> **Source material**
▼▼▼

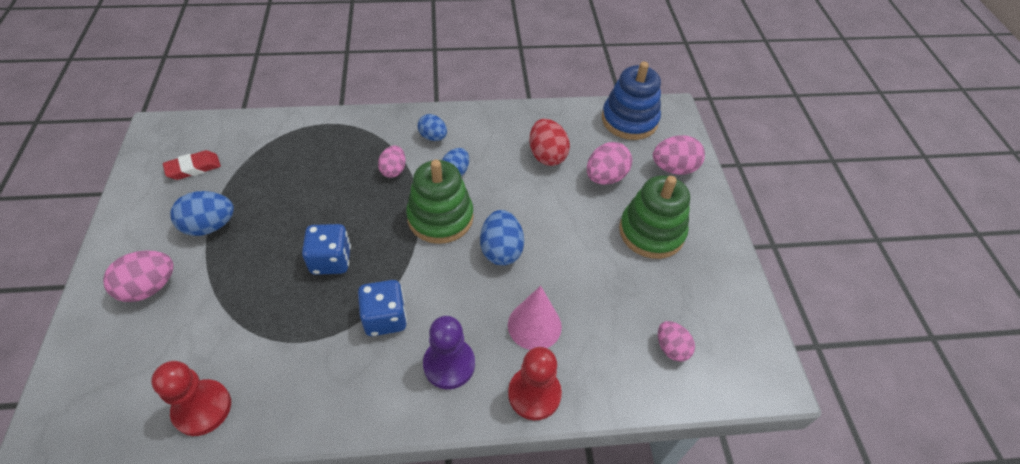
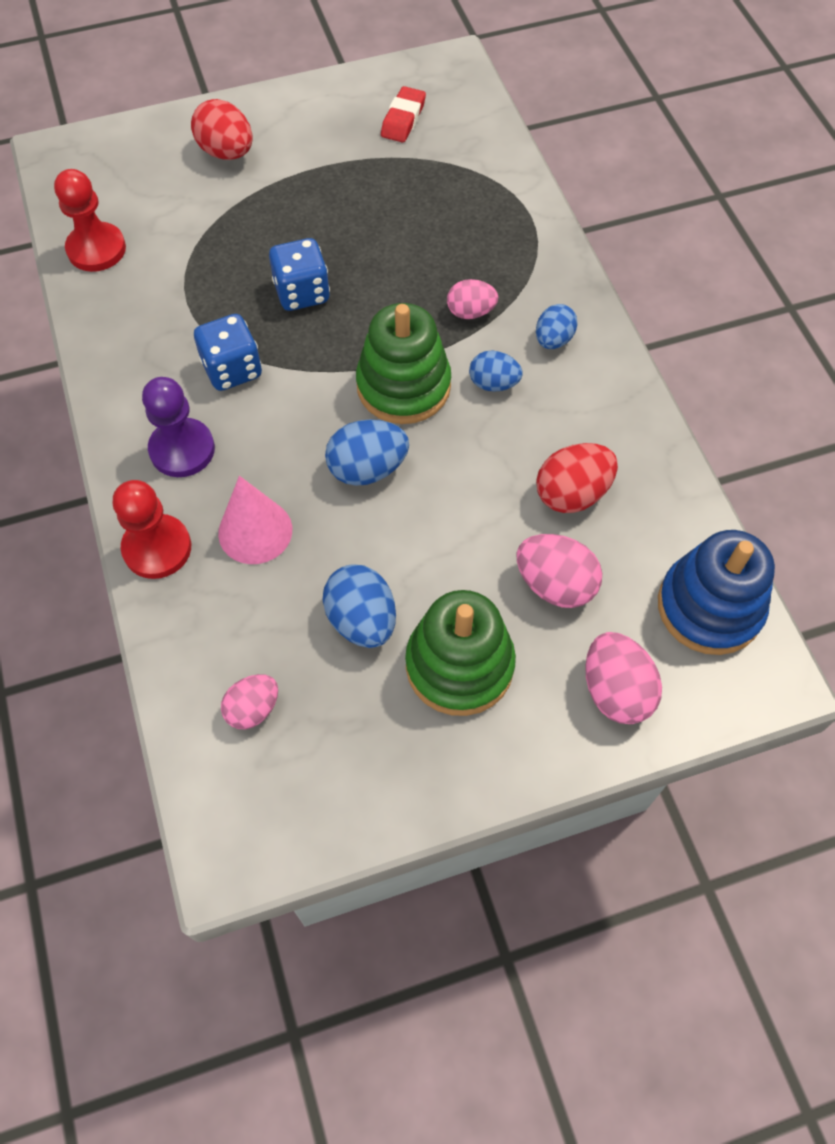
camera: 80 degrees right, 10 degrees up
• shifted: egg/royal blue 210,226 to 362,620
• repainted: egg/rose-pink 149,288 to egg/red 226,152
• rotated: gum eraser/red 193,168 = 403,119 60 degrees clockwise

▲▲▲

> **Task**
Leave every image out when you return the material above word for word.

> **Task solution**
camera: 80 degrees right, 10 degrees up
• shifted: egg/royal blue 210,226 to 362,620
• repainted: egg/rose-pink 149,288 to egg/red 226,152
• rotated: gum eraser/red 193,168 = 403,119 60 degrees clockwise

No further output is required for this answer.